ASSIGNMENT
Scan the data below for the string "grey". Copy every line where it appears.

SUPPLIED DATA
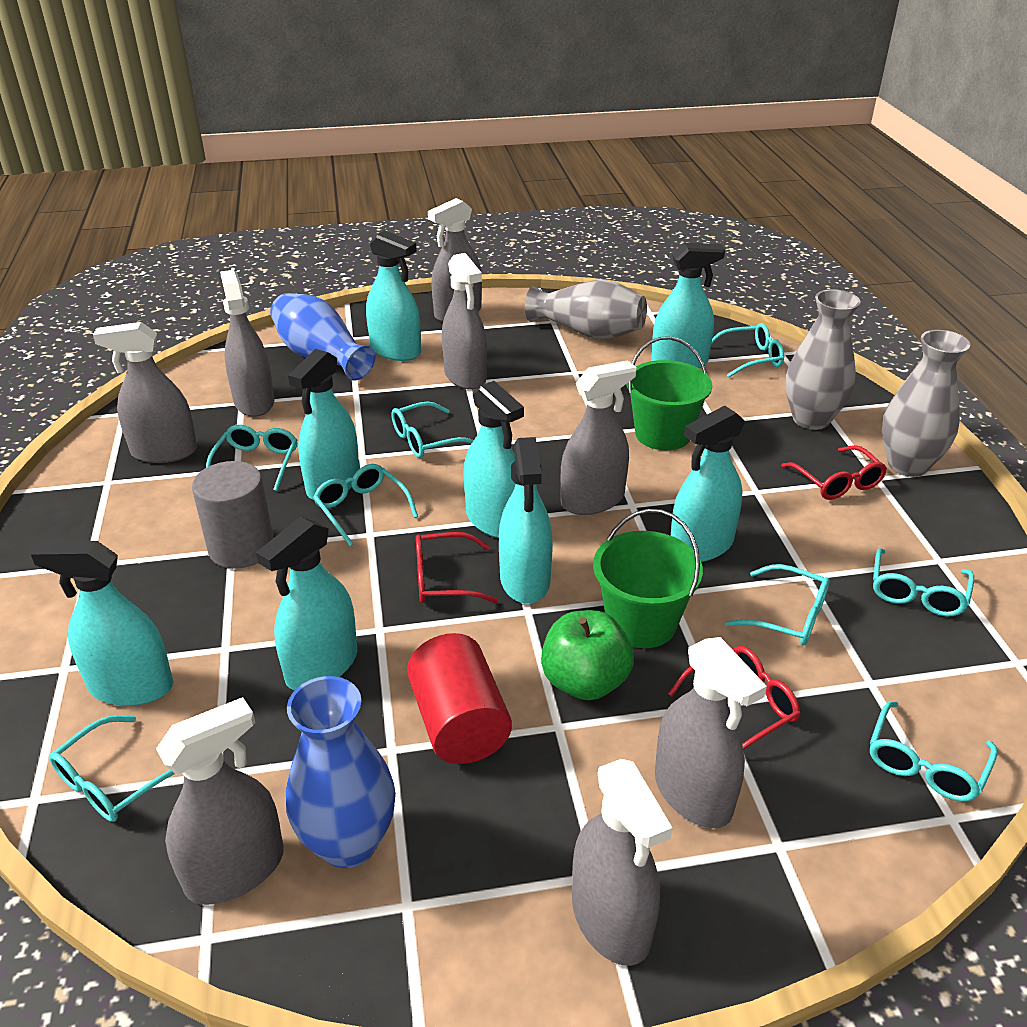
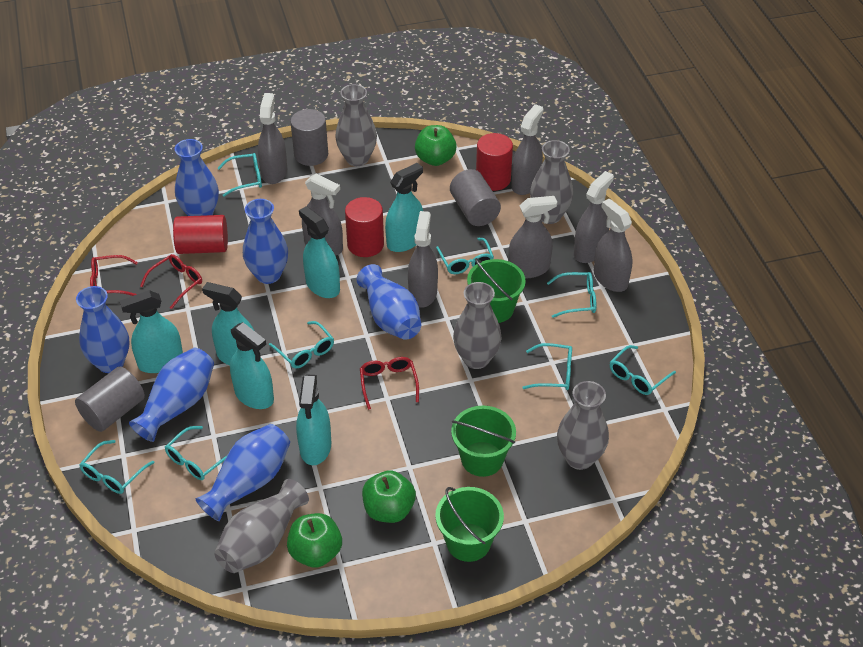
blue vase: 2 -> 6
green apple: 1 -> 3
green bucket: 2 -> 3
grey cylinder: 1 -> 3
grey spray bottle: 8 -> 7
grey vase: 3 -> 5
red cylinder: 1 -> 3
turquoise spray bottle: 8 -> 6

EXPECTED ANSWER
grey cylinder: 1 -> 3
grey spray bottle: 8 -> 7
grey vase: 3 -> 5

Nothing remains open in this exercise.